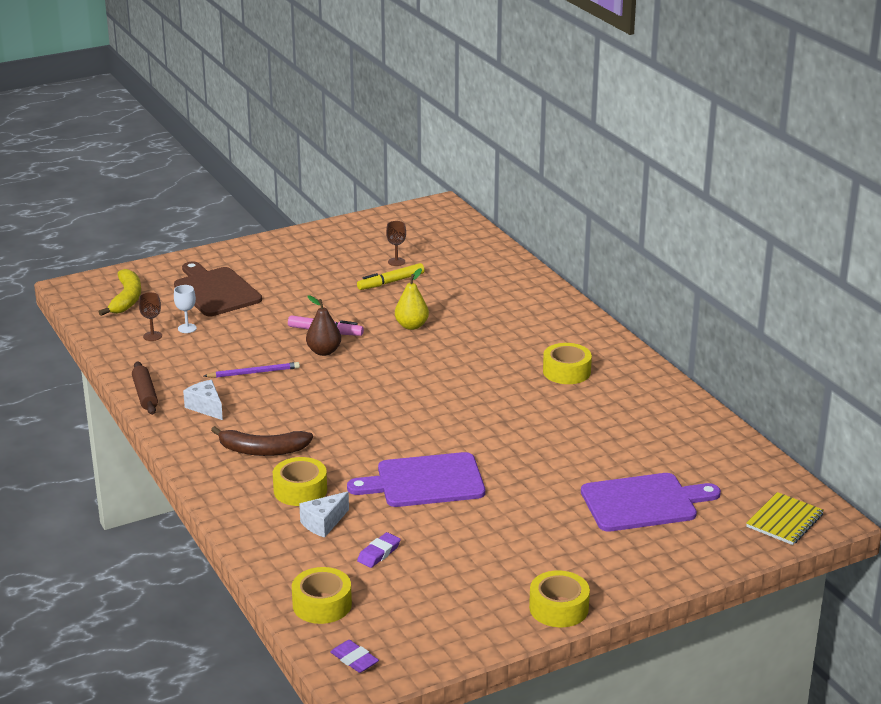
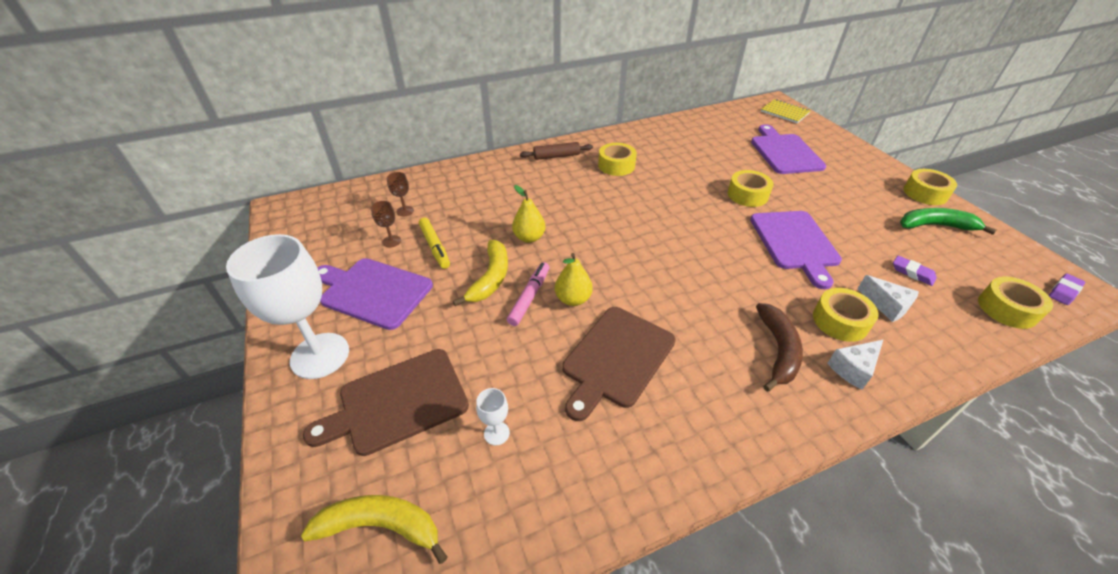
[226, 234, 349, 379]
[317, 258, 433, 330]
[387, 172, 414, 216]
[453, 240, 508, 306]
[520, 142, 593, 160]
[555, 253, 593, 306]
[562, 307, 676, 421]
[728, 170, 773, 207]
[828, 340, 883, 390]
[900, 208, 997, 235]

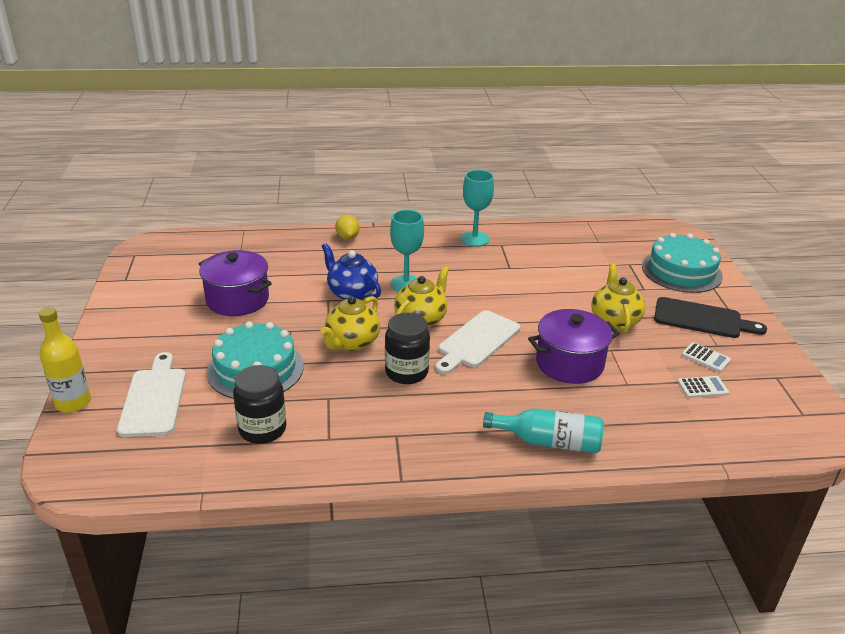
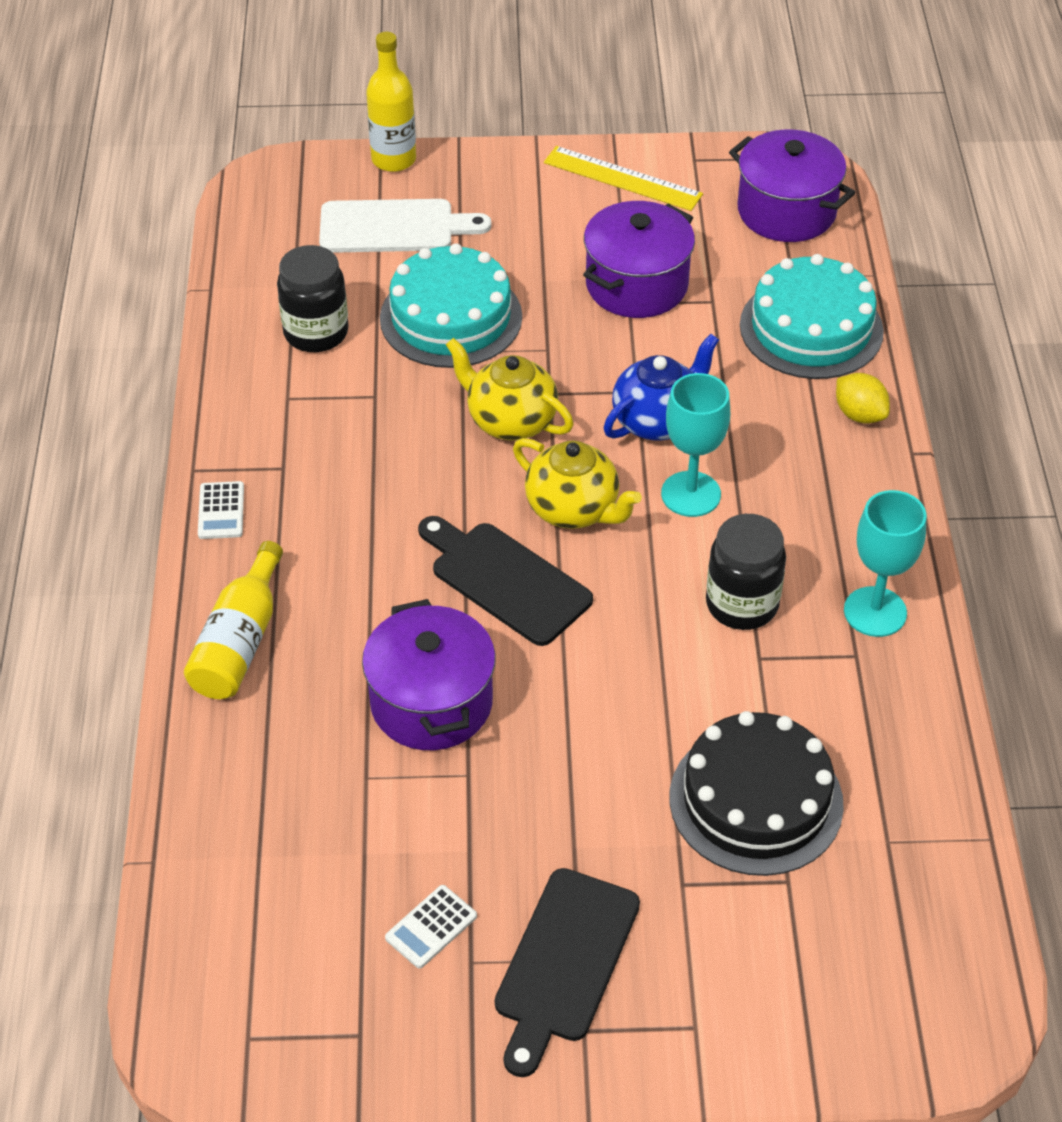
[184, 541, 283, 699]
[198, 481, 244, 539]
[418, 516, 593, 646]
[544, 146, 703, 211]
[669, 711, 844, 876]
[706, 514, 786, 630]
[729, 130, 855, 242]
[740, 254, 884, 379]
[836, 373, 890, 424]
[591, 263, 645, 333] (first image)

> **Activity**:
Output the listing above in full and exactly, with pictures excluded.

> **Response area**:
[226, 234, 349, 379]
[317, 258, 433, 330]
[387, 172, 414, 216]
[453, 240, 508, 306]
[520, 142, 593, 160]
[555, 253, 593, 306]
[562, 307, 676, 421]
[728, 170, 773, 207]
[828, 340, 883, 390]
[900, 208, 997, 235]

[184, 541, 283, 699]
[198, 481, 244, 539]
[418, 516, 593, 646]
[544, 146, 703, 211]
[669, 711, 844, 876]
[706, 514, 786, 630]
[729, 130, 855, 242]
[740, 254, 884, 379]
[836, 373, 890, 424]
[591, 263, 645, 333] (first image)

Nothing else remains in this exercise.